§ RECORDS SUPPLIED

* * * * * * * * *

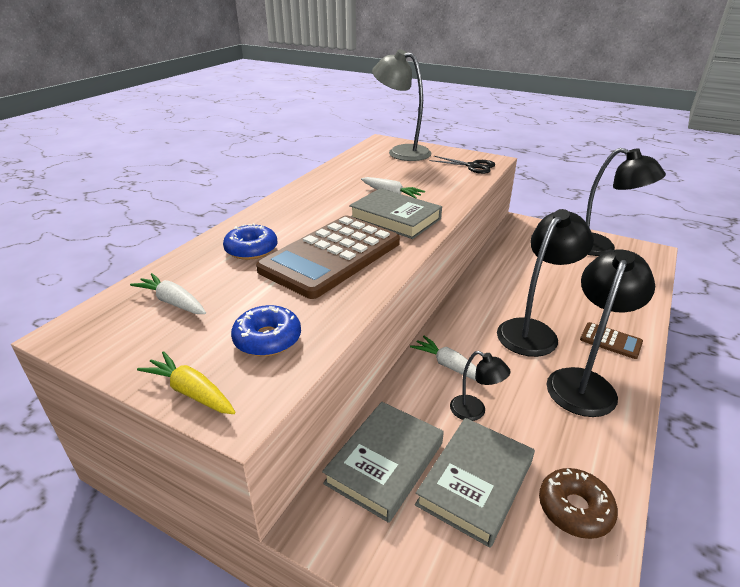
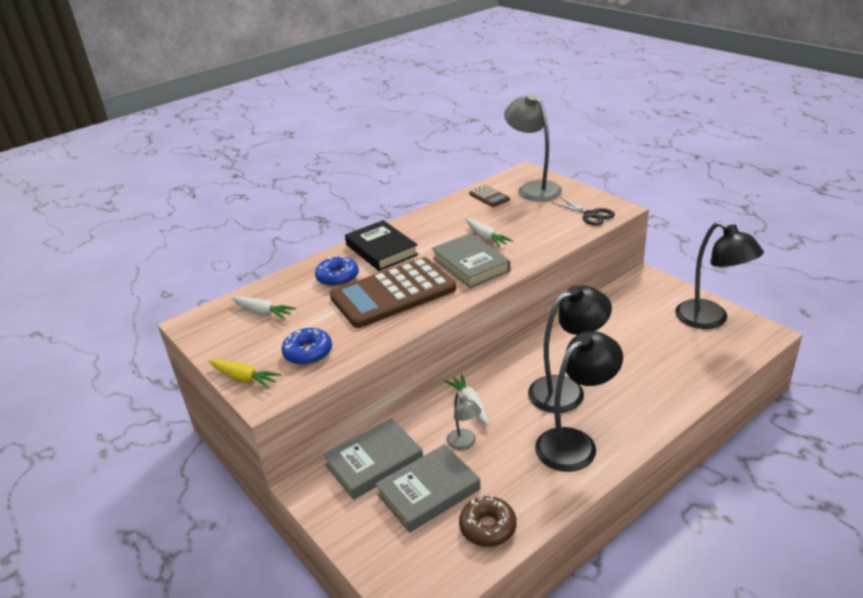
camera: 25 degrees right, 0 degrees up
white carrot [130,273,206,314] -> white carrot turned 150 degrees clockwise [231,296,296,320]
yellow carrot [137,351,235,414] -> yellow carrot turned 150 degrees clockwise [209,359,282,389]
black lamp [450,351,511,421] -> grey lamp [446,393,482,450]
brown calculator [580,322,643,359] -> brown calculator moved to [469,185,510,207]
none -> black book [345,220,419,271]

* * * * * * * * *

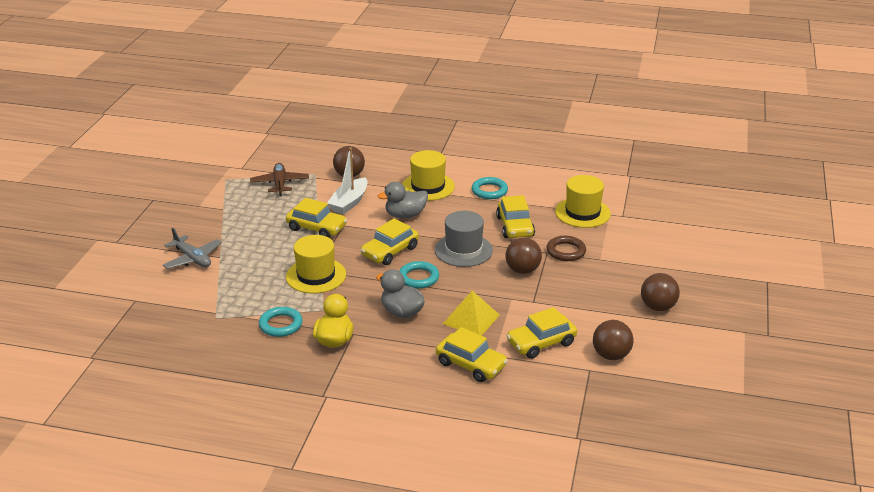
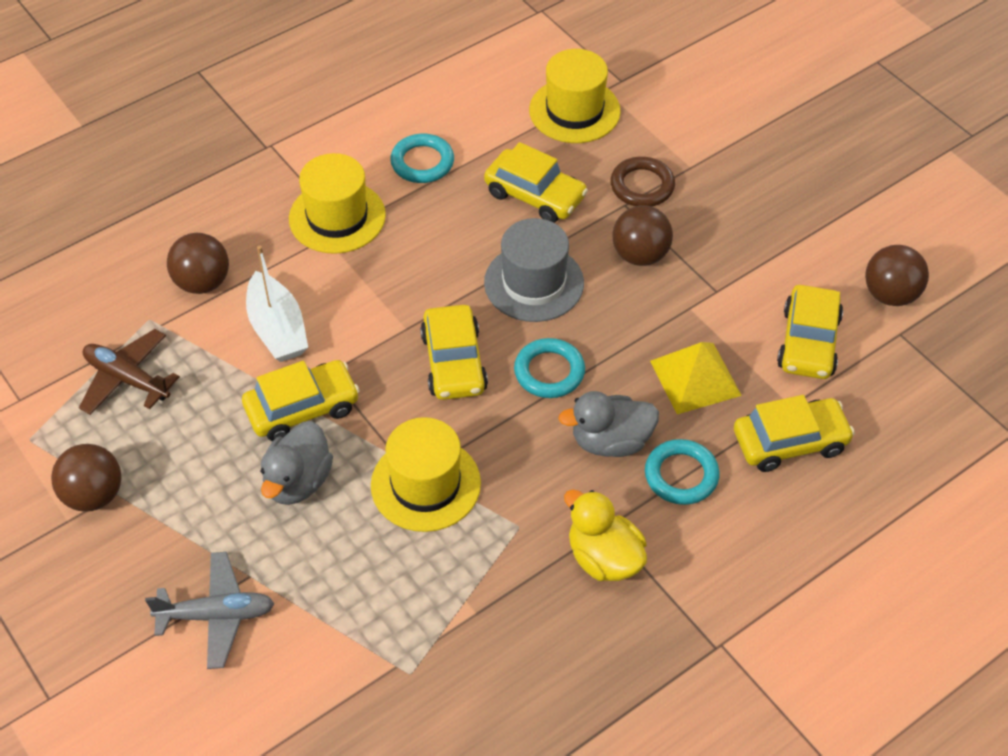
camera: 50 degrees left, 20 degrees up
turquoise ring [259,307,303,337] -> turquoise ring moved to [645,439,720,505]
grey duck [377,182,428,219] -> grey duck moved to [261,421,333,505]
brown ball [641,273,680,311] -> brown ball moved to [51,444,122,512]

* * * * * * * * *

§ EXERCISE DIRECTIONS
Could you restate word for word the lines above, from the one that contains "camera: 25 degrees right, 0 degrees up" through the one that contains "yellow carrot [137,351,235,414]", and no others?

§ RESULT
camera: 25 degrees right, 0 degrees up
white carrot [130,273,206,314] -> white carrot turned 150 degrees clockwise [231,296,296,320]
yellow carrot [137,351,235,414] -> yellow carrot turned 150 degrees clockwise [209,359,282,389]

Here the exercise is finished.